Exercise brief:
For the listing below, give the number of lines that hold the string "blue", without anything else.

** Information supplied follows **

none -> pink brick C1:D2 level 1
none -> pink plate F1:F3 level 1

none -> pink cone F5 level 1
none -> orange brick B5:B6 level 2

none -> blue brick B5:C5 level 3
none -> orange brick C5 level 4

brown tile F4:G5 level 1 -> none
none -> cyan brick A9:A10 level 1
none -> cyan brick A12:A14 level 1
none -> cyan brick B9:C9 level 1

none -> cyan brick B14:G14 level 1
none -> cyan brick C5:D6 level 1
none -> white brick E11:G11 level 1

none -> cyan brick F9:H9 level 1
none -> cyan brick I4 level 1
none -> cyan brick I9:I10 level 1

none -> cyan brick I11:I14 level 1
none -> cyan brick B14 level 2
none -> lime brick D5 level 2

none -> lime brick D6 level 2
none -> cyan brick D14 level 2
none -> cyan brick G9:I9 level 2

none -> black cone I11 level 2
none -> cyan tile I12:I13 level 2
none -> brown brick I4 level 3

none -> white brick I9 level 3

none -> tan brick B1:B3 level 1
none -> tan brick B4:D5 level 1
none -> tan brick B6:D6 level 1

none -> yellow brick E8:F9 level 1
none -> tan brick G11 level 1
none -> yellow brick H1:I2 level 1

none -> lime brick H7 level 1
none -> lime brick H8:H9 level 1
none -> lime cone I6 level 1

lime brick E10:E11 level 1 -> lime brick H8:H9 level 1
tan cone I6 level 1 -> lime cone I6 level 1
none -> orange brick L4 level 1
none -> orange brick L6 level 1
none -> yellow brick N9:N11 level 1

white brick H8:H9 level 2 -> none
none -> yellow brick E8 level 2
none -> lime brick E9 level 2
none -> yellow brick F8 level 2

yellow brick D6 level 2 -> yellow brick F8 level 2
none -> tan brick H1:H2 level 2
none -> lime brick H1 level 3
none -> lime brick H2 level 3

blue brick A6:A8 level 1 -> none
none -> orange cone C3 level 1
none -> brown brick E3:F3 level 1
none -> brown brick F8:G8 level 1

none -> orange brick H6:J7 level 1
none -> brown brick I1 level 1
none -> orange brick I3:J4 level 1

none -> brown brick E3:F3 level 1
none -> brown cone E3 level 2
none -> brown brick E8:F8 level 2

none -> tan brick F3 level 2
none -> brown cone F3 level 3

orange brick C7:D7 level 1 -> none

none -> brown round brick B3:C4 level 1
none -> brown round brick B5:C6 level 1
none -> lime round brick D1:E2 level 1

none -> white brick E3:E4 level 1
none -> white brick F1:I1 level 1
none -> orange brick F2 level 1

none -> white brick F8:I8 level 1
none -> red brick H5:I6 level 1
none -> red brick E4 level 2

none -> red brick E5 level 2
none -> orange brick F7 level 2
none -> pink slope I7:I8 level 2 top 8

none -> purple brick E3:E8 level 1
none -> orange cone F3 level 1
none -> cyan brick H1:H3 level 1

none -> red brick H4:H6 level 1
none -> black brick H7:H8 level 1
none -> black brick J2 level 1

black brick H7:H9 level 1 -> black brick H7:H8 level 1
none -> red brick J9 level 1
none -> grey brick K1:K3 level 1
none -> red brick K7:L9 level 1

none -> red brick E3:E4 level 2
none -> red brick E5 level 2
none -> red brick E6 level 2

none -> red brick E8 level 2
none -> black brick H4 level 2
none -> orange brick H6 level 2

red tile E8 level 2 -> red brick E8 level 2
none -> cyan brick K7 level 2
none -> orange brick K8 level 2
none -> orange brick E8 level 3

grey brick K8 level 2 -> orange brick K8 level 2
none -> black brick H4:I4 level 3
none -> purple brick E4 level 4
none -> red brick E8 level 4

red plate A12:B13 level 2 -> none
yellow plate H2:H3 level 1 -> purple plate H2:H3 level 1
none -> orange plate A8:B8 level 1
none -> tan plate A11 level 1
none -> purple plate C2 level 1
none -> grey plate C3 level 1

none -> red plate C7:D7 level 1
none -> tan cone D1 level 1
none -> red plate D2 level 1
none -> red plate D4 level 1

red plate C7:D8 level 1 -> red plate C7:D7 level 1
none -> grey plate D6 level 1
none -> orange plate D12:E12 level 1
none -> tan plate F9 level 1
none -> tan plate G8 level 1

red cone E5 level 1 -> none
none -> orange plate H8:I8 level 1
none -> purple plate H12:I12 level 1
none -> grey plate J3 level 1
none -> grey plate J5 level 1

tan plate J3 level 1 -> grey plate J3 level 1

** End of Information supplied **

Exercise output:
2